_EXERCISE REQUIREMENTS_
When you reach the line containing "IC3 pin DIS: THR -> DIS" in the data below, reproduce it and every line that follows, exactly and without additions.

*** Opening of DATA PROVIDED ***

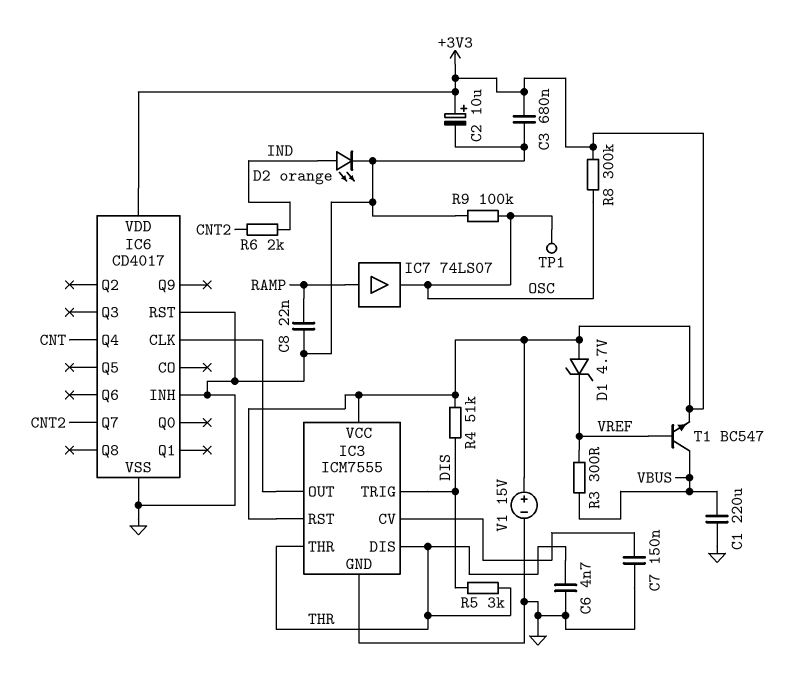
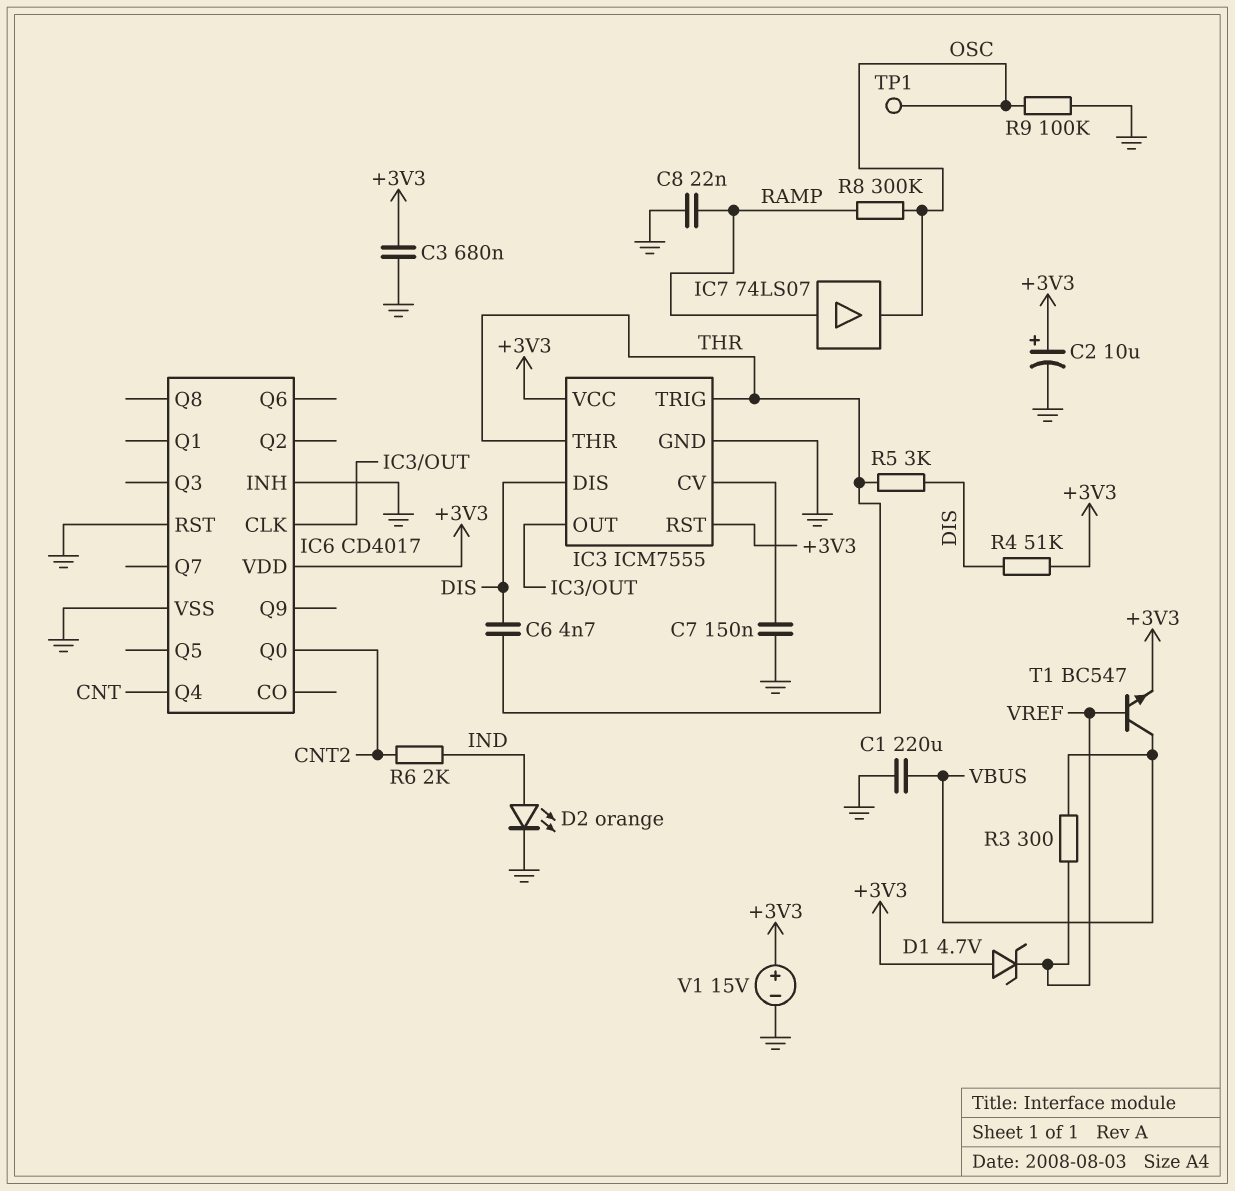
C6: 4.7nF (GND, THR) -> 4.7nF (DIS, THR)
IC3 pin DIS: THR -> DIS
IC3 pin TRIG: DIS -> THR
IC6 pin Q0: none -> CNT2
IC6 pin Q7: CNT2 -> none
R8: 300k (+3V3, OSC) -> 300k (OSC, RAMP)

*** Close of DATA PROVIDED ***

_OUTPUT_
IC3 pin DIS: THR -> DIS
IC3 pin TRIG: DIS -> THR
IC6 pin Q0: none -> CNT2
IC6 pin Q7: CNT2 -> none
R8: 300k (+3V3, OSC) -> 300k (OSC, RAMP)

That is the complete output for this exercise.